====== SUPPLIED ENTRIES

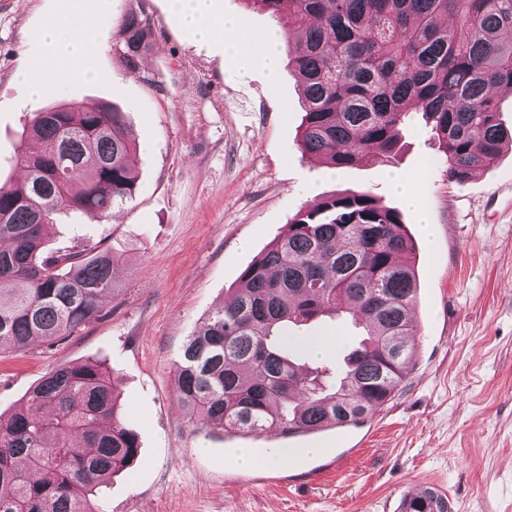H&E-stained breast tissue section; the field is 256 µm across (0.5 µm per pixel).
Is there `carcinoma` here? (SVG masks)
I'll return each instance as SVG.
<instances>
[{
  "mask_svg": "<svg viewBox=\"0 0 512 512\" xmlns=\"http://www.w3.org/2000/svg\"><path fill=\"white\" fill-rule=\"evenodd\" d=\"M294 19L288 64L306 101L302 153L330 169L398 152L408 106L422 110L450 182L493 165L512 144L491 88L512 87V0H240ZM122 56L154 40L130 14ZM19 182H0V351L81 330L116 288L115 248L45 249L61 211L105 216L132 198L139 151L108 102L34 113ZM415 245L398 210L368 190L317 200L241 273L230 298L187 337L178 397L226 431L292 437L358 425L388 402L414 355ZM349 318L363 338L338 370L313 365L295 330ZM138 435L97 363L63 366L0 415V512H106L101 487L139 455ZM403 512H448L433 491Z\"/></svg>",
  "mask_w": 512,
  "mask_h": 512,
  "instance_id": "carcinoma-1",
  "label": "carcinoma"
}]
</instances>
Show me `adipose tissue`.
<instances>
[{"mask_svg":"<svg viewBox=\"0 0 512 512\" xmlns=\"http://www.w3.org/2000/svg\"><path fill=\"white\" fill-rule=\"evenodd\" d=\"M172 2L185 28L198 43L222 41L240 54L249 52L252 46H260L268 74L276 73L284 49L282 32H263L255 37L248 35L241 29L234 14L213 11L212 0ZM41 38L52 51L51 69L39 76L27 71L20 72L19 79L30 96L42 95L55 74L74 71L90 75L89 53L97 43V33L92 26L78 24L71 16L62 15L42 30Z\"/></svg>","mask_w":512,"mask_h":512,"instance_id":"adipose-tissue-1","label":"adipose tissue"}]
</instances>
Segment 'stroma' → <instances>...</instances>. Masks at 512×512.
Listing matches in <instances>:
<instances>
[{
  "instance_id": "1",
  "label": "stroma",
  "mask_w": 512,
  "mask_h": 512,
  "mask_svg": "<svg viewBox=\"0 0 512 512\" xmlns=\"http://www.w3.org/2000/svg\"><path fill=\"white\" fill-rule=\"evenodd\" d=\"M61 13L97 29L94 75L30 98L16 75L47 64L39 31ZM132 13L154 32L136 70L119 42ZM99 101L124 113L140 143L136 190L104 218L57 214L46 242L123 250L117 288L73 336L0 352V414L56 367H109L140 454L105 488L107 512H400L415 486L443 493L450 512H512V150L449 182L414 111L391 162L331 172L299 148L293 69L272 81L259 50L193 43L169 0H0V179H18L9 159L33 113ZM394 172L425 173L424 211L393 191ZM360 189L399 210L416 248L415 355L394 396L361 425L287 439L190 418L175 383L187 336L307 204ZM300 333L334 335L327 359L338 362L361 330L343 320ZM243 448L254 466L236 464ZM274 448L297 454L272 463Z\"/></svg>"
}]
</instances>
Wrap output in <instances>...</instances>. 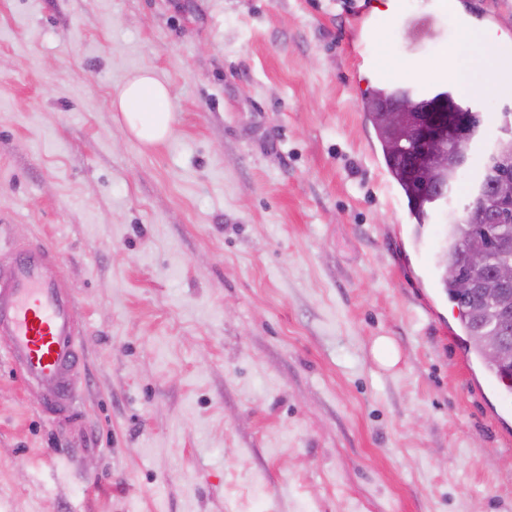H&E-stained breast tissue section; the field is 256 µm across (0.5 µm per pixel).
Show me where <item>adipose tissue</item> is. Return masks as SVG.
Here are the masks:
<instances>
[{"label": "adipose tissue", "instance_id": "1", "mask_svg": "<svg viewBox=\"0 0 512 512\" xmlns=\"http://www.w3.org/2000/svg\"><path fill=\"white\" fill-rule=\"evenodd\" d=\"M448 71L467 69L474 73L471 81L462 82V90L482 97L512 94V63L476 27L458 31L443 54ZM112 105L121 114L122 128L143 147L165 142L173 133L174 114L171 93L151 69L145 68L129 78Z\"/></svg>", "mask_w": 512, "mask_h": 512}]
</instances>
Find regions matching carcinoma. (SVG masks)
I'll return each mask as SVG.
<instances>
[{
    "mask_svg": "<svg viewBox=\"0 0 512 512\" xmlns=\"http://www.w3.org/2000/svg\"><path fill=\"white\" fill-rule=\"evenodd\" d=\"M405 100L393 88L377 87L365 99L364 108L381 144L383 158L393 179L404 193L411 218L417 224H426L431 218L434 199L448 191L457 181L468 157L463 156L448 166L437 170L429 180L428 189L420 190L410 175L409 165L414 151L409 137L384 123L380 109ZM512 158V140L497 141L484 157L478 179L471 187L466 221L458 220L448 225V235L437 265L446 269L456 261L462 274L477 281L492 279L497 268L512 263V217L508 216L498 224L484 223V212L494 200L493 181L504 171L503 155ZM479 246L489 252V263L479 270L470 269L463 261L461 248ZM440 285L448 298L459 308L462 327L469 339L477 336H503L505 357L502 361L485 360L486 369L497 376L512 380V319H505L504 308L499 300L486 297L475 291L464 294L457 288L456 281L447 274L440 275Z\"/></svg>",
    "mask_w": 512,
    "mask_h": 512,
    "instance_id": "1",
    "label": "carcinoma"
}]
</instances>
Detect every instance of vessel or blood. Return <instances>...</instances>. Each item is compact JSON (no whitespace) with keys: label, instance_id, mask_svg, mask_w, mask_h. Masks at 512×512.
<instances>
[{"label":"vessel or blood","instance_id":"obj_1","mask_svg":"<svg viewBox=\"0 0 512 512\" xmlns=\"http://www.w3.org/2000/svg\"><path fill=\"white\" fill-rule=\"evenodd\" d=\"M73 309L46 246L26 245L8 268H0V354L42 391V413L51 421L71 413L83 366Z\"/></svg>","mask_w":512,"mask_h":512}]
</instances>
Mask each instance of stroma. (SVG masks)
Segmentation results:
<instances>
[{
  "label": "stroma",
  "mask_w": 512,
  "mask_h": 512,
  "mask_svg": "<svg viewBox=\"0 0 512 512\" xmlns=\"http://www.w3.org/2000/svg\"><path fill=\"white\" fill-rule=\"evenodd\" d=\"M0 0V262L55 252L83 336L72 420L0 357V512H512V394L468 347L429 224L388 201L376 58L426 77L512 0ZM152 68L174 134L112 99ZM399 351L392 367L378 337Z\"/></svg>",
  "instance_id": "obj_1"
}]
</instances>
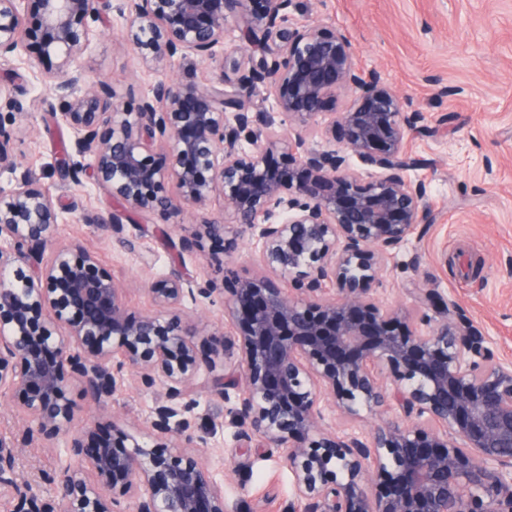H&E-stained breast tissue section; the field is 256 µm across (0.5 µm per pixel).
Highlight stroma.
<instances>
[{
    "label": "stroma",
    "instance_id": "stroma-1",
    "mask_svg": "<svg viewBox=\"0 0 512 512\" xmlns=\"http://www.w3.org/2000/svg\"><path fill=\"white\" fill-rule=\"evenodd\" d=\"M290 13L303 24L345 31L359 65L378 70L405 108L425 116V132L411 137L408 149L426 162L415 176L429 186L430 218L382 271L379 298L411 308L415 289H434L482 332L496 360L512 364V0H294ZM120 24L114 16L99 28L81 61L86 81L110 85L120 100L160 78L202 84L214 76L208 61L144 68ZM16 99L30 103L31 111L14 115ZM58 105L56 91L34 83L22 62H0V118L15 121V159L36 171L41 189L81 202L58 225L56 242L95 252L128 308L154 311L150 283L174 259L162 221L145 214L115 234L104 222L111 199L90 184L62 180L60 146L71 134L52 114ZM121 235L135 240V251L119 245ZM182 312L209 323L224 343L225 366H233L235 328L224 318L223 296L185 301ZM209 381L205 371L194 379L196 406L186 415V432L212 447L208 460L224 481L227 512H303L275 449L243 454L236 448L231 406L210 395ZM162 392V384L130 379L114 398L98 403L80 385L71 388L80 421L116 419L140 429ZM62 449V442L46 441L24 449L16 461L18 480L43 500L56 496L55 456Z\"/></svg>",
    "mask_w": 512,
    "mask_h": 512
}]
</instances>
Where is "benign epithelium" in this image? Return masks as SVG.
Listing matches in <instances>:
<instances>
[{"mask_svg": "<svg viewBox=\"0 0 512 512\" xmlns=\"http://www.w3.org/2000/svg\"><path fill=\"white\" fill-rule=\"evenodd\" d=\"M292 2L0 0V60L36 54L32 74L54 85L73 142L61 176L118 203L113 231L134 213L173 218L180 259L219 246L229 257L246 235L263 270L242 278L226 266L218 284L178 263L150 284L157 311H130L93 253L53 246L79 203L36 187L10 152L15 128L0 122V394L30 419L20 443L0 439V512H224V484L199 443L172 428L195 408L203 367L211 392L235 401L236 447L277 449L305 512H512V365L494 361L433 289H417L411 311L377 295L427 217V185L409 175L421 161L406 147L424 115L358 65L346 34L293 21ZM112 9L146 68L209 60L218 77L158 79L127 106L108 85L86 84L78 62ZM236 41L250 47L241 61L227 51ZM231 72L251 94L227 90ZM341 91L342 109L324 113ZM268 104L292 133L254 126ZM320 123L329 147L318 150L307 140ZM215 197L236 231L203 215L181 221ZM215 294L239 326L228 373L208 324L181 315L185 299ZM125 371L165 387L147 430L109 442L94 420L71 432L72 385L105 401ZM394 407L405 420L384 417ZM331 414L350 428L332 430ZM61 435L57 497L43 501L17 481L15 460Z\"/></svg>", "mask_w": 512, "mask_h": 512, "instance_id": "1", "label": "benign epithelium"}]
</instances>
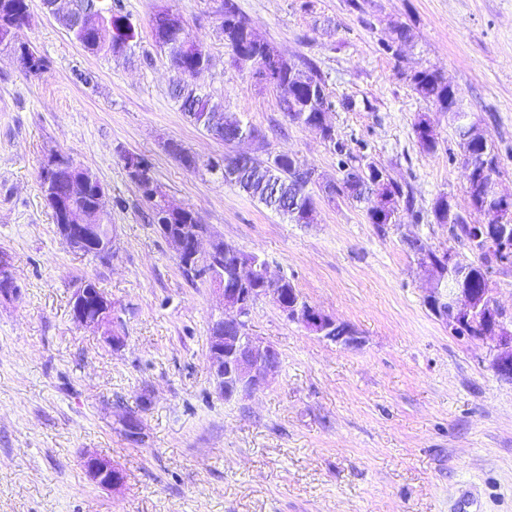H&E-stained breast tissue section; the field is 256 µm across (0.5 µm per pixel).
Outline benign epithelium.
Returning <instances> with one entry per match:
<instances>
[{
  "instance_id": "benign-epithelium-1",
  "label": "benign epithelium",
  "mask_w": 512,
  "mask_h": 512,
  "mask_svg": "<svg viewBox=\"0 0 512 512\" xmlns=\"http://www.w3.org/2000/svg\"><path fill=\"white\" fill-rule=\"evenodd\" d=\"M44 7L52 16L58 14H74L79 9L78 0H45ZM79 188L70 187L66 193L53 194L48 202L58 210L67 211L71 201L78 196ZM64 233L70 240L82 245L95 246L99 234L98 225L65 224ZM160 235L173 247L176 256L182 258L187 266L200 268L210 261L224 247V240L213 237L209 231L194 235H171L167 225H157ZM491 270L487 274L490 287L474 292L469 288H428L426 301L429 302L435 316L445 320L451 332L457 333L461 323L472 322L481 327L483 332L492 335L496 341L493 355V369L501 377L512 380V325L497 321V312L502 310L493 284ZM17 288L13 273L11 258L4 252L0 253V296L12 297ZM224 316L220 322H212L216 335L211 337L213 347L208 351V359L215 388L219 395H224V371H229L236 379L235 394L239 398L250 397L268 386L271 378L279 367V353L250 333H245L242 339L235 340L230 350L224 348V326H239L248 324L253 306L247 294L221 289ZM72 318L81 326L106 327L107 342L116 347L124 342V336L119 332L120 320L114 313L112 301L102 296L98 314L89 319L83 314L84 289L77 288L71 302ZM277 308L290 321L302 324L306 330L319 338L335 344L350 346L356 343L351 333L341 336H331L329 331L336 327V320L320 309L298 301L279 303ZM87 476L104 489L116 490L124 484L123 472L107 460L94 455H87L83 460Z\"/></svg>"
}]
</instances>
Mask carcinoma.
<instances>
[{
    "mask_svg": "<svg viewBox=\"0 0 512 512\" xmlns=\"http://www.w3.org/2000/svg\"><path fill=\"white\" fill-rule=\"evenodd\" d=\"M88 7V13L83 16L65 17L62 22L64 29L91 54L106 50L115 57L127 55L136 39V30L129 15L123 13L121 0H88ZM219 10L224 43L231 50L236 65L267 66L264 59L272 46L256 35L249 19L234 0H220ZM28 12L29 0H0V51L16 56L25 73L39 75L46 69L45 58L34 46L19 39L22 19ZM151 31L155 44L167 53L171 67L179 75L172 87V96L191 121L208 130L214 118H219L227 144L239 133L256 132L235 114L224 111V106L211 96L197 92L187 80L188 75L210 67V55L193 52L190 48L192 40L183 35L176 36L163 25L154 24ZM302 65L304 69L301 70L296 63L284 61L278 78L270 84L276 88L280 109L289 122L311 127L325 118L331 102L318 70L307 60ZM410 82L418 95L433 103L439 111L451 115L463 162L470 166L465 190L468 212L458 211L447 196L440 195L433 201L432 213L437 223L448 225L450 239L466 245L473 255V259L454 269L455 283L465 288H484L486 272L499 265V257L485 244L483 225L503 224L512 233V200L505 201L486 190L485 163H497L496 155L485 130L476 129L477 123L461 107L458 91L441 74L423 68L410 76ZM415 133L423 149L429 152L435 149L436 137L428 119L423 116L418 119ZM323 138L333 147L342 171V177L331 187L330 198H343L362 205L368 223L381 232L386 226L397 223L400 205L408 209L412 207L411 190L404 189L385 168L366 162L355 154L333 127L324 130ZM222 162L223 169L219 171L212 162L207 167L210 173L218 175L223 184L239 188L294 224L312 222L315 200L308 189L312 184L310 169L297 156L285 152L270 160L253 156L241 165L237 156L226 155ZM80 180L86 183V189L73 203L75 216L79 217L86 211L98 210L100 200L105 196L101 180L91 169L72 164L70 157L61 153L41 181V192L45 195L53 187L61 188L70 181ZM171 225L176 231L190 232L201 222L196 213L188 209L181 217L173 219ZM245 257V251L224 243L217 263L223 270L225 287H238L235 269L238 261ZM249 257L257 261L256 278L249 288L279 300L301 298L295 285L287 279L282 278L273 285L265 284L261 269L265 260L257 254Z\"/></svg>",
    "mask_w": 512,
    "mask_h": 512,
    "instance_id": "cac0c4a2",
    "label": "carcinoma"
}]
</instances>
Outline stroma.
I'll return each mask as SVG.
<instances>
[{"mask_svg": "<svg viewBox=\"0 0 512 512\" xmlns=\"http://www.w3.org/2000/svg\"><path fill=\"white\" fill-rule=\"evenodd\" d=\"M122 3L138 32L128 57L86 52L41 0L20 36L47 70L25 76L0 52V250L20 287L0 298V512H512V382L492 368L493 339L455 336L430 312L411 248L416 238L453 246L431 213L437 196L468 204L449 115L408 80L423 68L444 75L487 132L499 190L512 196V0H236L278 54L317 66L338 136L411 188L412 209L382 233L359 205L322 195L314 223H288L169 154L170 142L203 161L228 147L170 96L175 73L151 33L163 7L211 56L203 92L269 149L341 176L321 134L291 124L272 85L235 64L218 0ZM401 26L410 40L386 53ZM422 114L432 153L414 133ZM52 151L97 171L116 229L108 260L59 235L38 179ZM126 152L358 344L323 341L259 299L248 330L277 349L279 369L254 396L224 402L208 361V329L224 310L217 284L187 277L148 223ZM85 279L112 300L122 348L74 322L70 299ZM87 453L123 471L120 490L87 477Z\"/></svg>", "mask_w": 512, "mask_h": 512, "instance_id": "stroma-1", "label": "stroma"}]
</instances>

============

WHAT YOU ARE ASKED TO DO: In the records above, find each line holding "epithelium" and copy it.

ANSWER BELOW:
Where is "benign epithelium" in this image? Return masks as SVG.
[{"mask_svg": "<svg viewBox=\"0 0 512 512\" xmlns=\"http://www.w3.org/2000/svg\"><path fill=\"white\" fill-rule=\"evenodd\" d=\"M292 2L0 0V60L36 54L32 74L54 85L73 142L61 176L118 203L113 231L134 213L173 218L180 259L219 246L229 257L246 235L263 270L242 278L226 266L218 284L178 263L150 284L157 311H130L93 253L53 246L79 203L36 187L10 152L15 128L0 122V394L30 419L20 443L0 439V512H224V484L199 443L172 428L195 408L203 367L211 392L235 401L236 447L277 449L305 512H512V365L494 361L433 289H417L411 311L377 295L427 217V185L409 175L421 161L406 147L424 115L358 65L346 34L293 21ZM112 9L146 68L209 60L218 77L158 79L127 106L108 85L86 84L78 62ZM236 41L250 47L241 61L227 51ZM231 72L251 94L227 90ZM341 91L342 109L324 113ZM268 104L292 133L254 126ZM320 123L329 147L318 150L307 140ZM215 197L236 231L203 215L181 221ZM215 294L239 326L228 373L208 324L181 315L185 299ZM125 371L165 387L147 430L109 442L94 420L71 432L72 385L105 401ZM394 407L405 420L384 417ZM331 414L350 428L332 430ZM61 435L57 497L43 501L17 481L15 460Z\"/></svg>", "mask_w": 512, "mask_h": 512, "instance_id": "1", "label": "benign epithelium"}]
Outline benign epithelium.
  "instance_id": "benign-epithelium-1",
  "label": "benign epithelium",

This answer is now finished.